## Your assignment
Only the lines from the one with "JP1 pin 2: +3V3 -> GND" to the end of the data below should be given again, exactly as written.

## Data shown
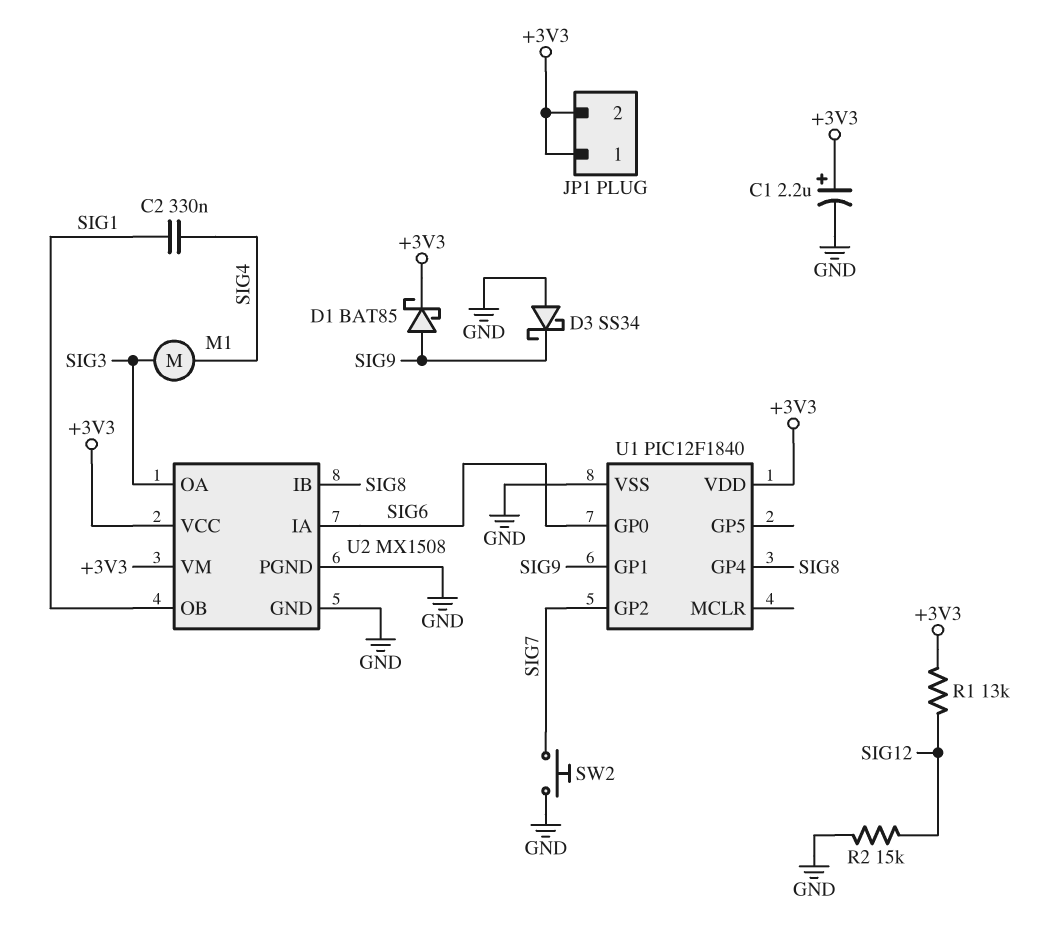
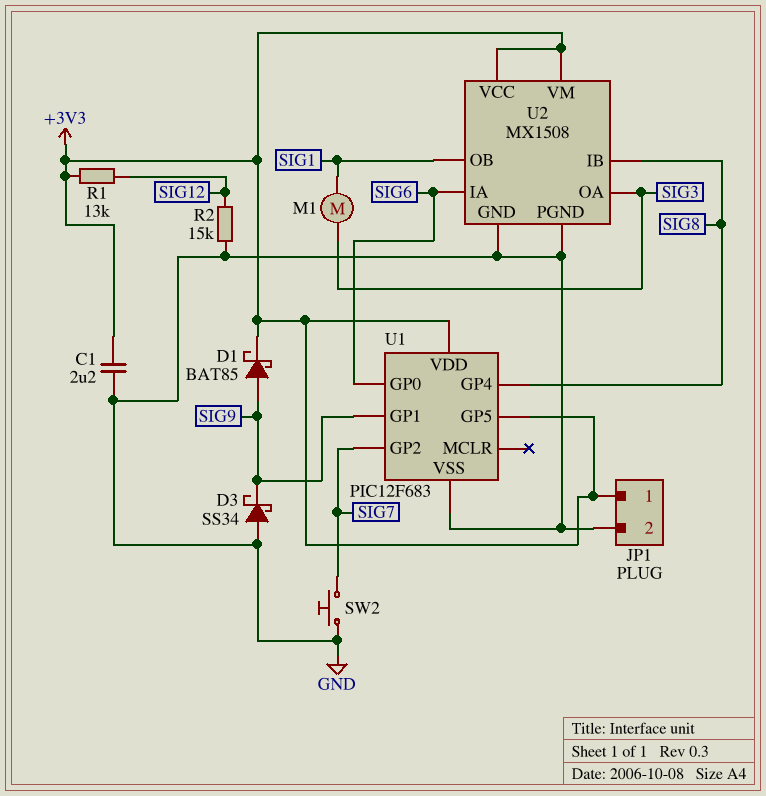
C1: 2.2uF (plus +3V3, minus GND) -> 2.2uF (+3V3, GND)
C2: 330nF (SIG1, SIG4) -> none
JP1 pin 2: +3V3 -> GND
M1: motor (SIG3, SIG4) -> motor (SIG1, SIG3)
U1: PIC12F1840 -> PIC12F683
U1 pin GP5: none -> +3V3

## Answer for the task
JP1 pin 2: +3V3 -> GND
M1: motor (SIG3, SIG4) -> motor (SIG1, SIG3)
U1: PIC12F1840 -> PIC12F683
U1 pin GP5: none -> +3V3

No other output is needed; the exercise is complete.